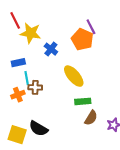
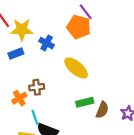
blue rectangle: (18, 63) -> (16, 53), moved
cyan line: (27, 78) -> (35, 117), moved
green rectangle: (83, 101) -> (85, 102), moved

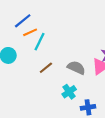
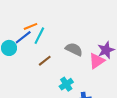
blue line: (23, 21) -> (23, 37), moved
gray semicircle: (76, 68) -> (74, 49), moved

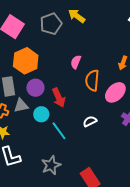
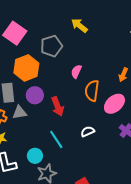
gray pentagon: (51, 24) -> (51, 46), moved
cyan circle: (41, 114) -> (35, 156), moved

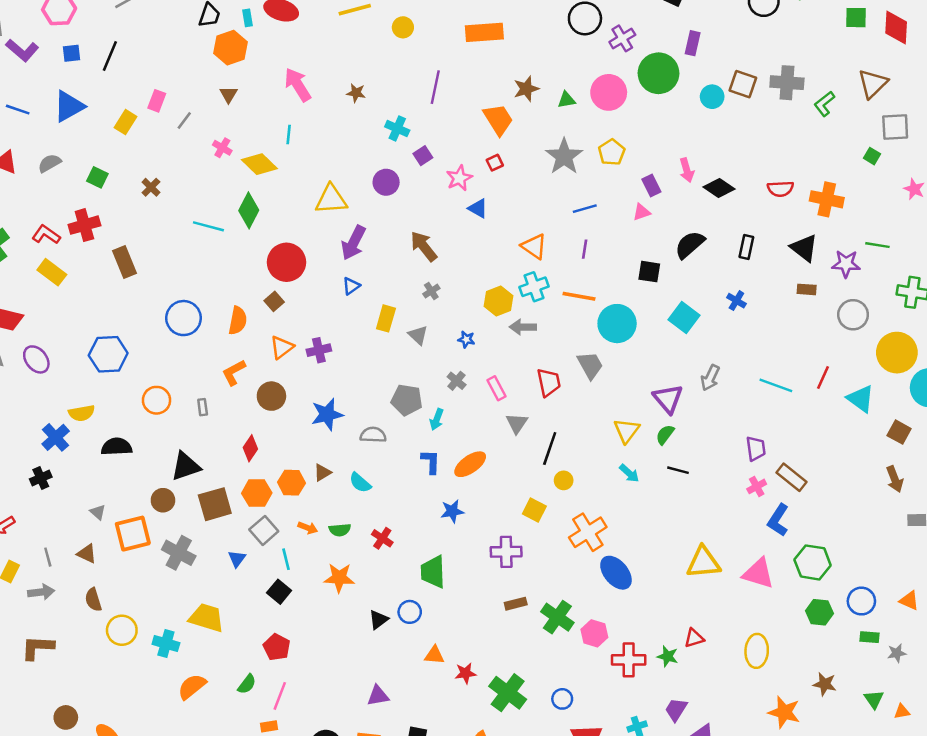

◆ Problem description
Wherever the string "blue" appears in the entries above, return the line it appears on.

◆ Answer space
blue rectangle: (18, 63) -> (16, 53), moved
blue line: (23, 21) -> (23, 37), moved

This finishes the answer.